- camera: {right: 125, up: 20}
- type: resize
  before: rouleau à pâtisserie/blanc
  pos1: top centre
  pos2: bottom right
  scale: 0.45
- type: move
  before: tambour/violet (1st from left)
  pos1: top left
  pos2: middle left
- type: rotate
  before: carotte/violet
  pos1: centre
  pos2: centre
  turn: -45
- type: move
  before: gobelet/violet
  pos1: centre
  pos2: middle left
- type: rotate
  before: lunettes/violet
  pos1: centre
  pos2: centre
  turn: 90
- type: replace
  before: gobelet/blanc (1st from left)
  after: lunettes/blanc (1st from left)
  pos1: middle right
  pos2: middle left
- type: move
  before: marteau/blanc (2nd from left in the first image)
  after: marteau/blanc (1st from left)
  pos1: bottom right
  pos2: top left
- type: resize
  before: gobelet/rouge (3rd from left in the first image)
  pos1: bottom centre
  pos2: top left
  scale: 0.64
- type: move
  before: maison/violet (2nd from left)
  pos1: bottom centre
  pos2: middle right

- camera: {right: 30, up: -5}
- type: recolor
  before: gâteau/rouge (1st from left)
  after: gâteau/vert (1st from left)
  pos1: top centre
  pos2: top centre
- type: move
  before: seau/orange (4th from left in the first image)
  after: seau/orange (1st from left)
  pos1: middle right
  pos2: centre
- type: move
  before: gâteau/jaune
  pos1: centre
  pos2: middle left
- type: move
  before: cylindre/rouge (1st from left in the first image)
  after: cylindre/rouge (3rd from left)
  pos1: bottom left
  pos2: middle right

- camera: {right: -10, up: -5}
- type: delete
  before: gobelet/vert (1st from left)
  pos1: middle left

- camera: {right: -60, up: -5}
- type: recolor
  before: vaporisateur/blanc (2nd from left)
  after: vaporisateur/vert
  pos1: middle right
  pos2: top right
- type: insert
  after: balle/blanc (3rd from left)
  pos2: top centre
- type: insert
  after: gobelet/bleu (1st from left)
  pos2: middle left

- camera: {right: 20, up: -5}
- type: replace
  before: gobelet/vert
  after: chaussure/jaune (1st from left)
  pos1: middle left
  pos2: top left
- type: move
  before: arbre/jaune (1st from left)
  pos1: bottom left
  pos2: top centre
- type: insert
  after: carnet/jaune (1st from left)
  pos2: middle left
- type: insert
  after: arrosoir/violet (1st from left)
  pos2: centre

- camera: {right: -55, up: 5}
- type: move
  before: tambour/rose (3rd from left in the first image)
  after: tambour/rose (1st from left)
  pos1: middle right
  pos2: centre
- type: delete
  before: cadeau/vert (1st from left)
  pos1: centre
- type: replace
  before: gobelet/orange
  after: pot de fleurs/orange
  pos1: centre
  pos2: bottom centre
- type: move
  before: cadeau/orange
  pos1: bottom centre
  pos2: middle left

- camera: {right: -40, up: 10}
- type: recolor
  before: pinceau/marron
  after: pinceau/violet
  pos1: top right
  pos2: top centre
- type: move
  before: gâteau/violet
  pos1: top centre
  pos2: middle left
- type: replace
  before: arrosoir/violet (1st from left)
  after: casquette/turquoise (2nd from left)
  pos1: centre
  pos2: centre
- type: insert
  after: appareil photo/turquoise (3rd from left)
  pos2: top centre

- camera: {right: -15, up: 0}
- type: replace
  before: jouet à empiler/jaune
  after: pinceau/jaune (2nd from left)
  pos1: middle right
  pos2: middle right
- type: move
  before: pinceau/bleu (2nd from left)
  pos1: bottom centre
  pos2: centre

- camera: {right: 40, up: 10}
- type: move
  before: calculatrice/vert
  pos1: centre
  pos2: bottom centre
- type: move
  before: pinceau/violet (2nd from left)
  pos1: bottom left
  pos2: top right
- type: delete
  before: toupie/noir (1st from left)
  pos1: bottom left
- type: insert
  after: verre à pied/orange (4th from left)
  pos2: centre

^^^^^^^^

**WORK TASK**
From the records above, copy each line where the word "marteau" can be found.

**OUTPUT**
  before: marteau/blanc (2nd from left in the first image)
  after: marteau/blanc (1st from left)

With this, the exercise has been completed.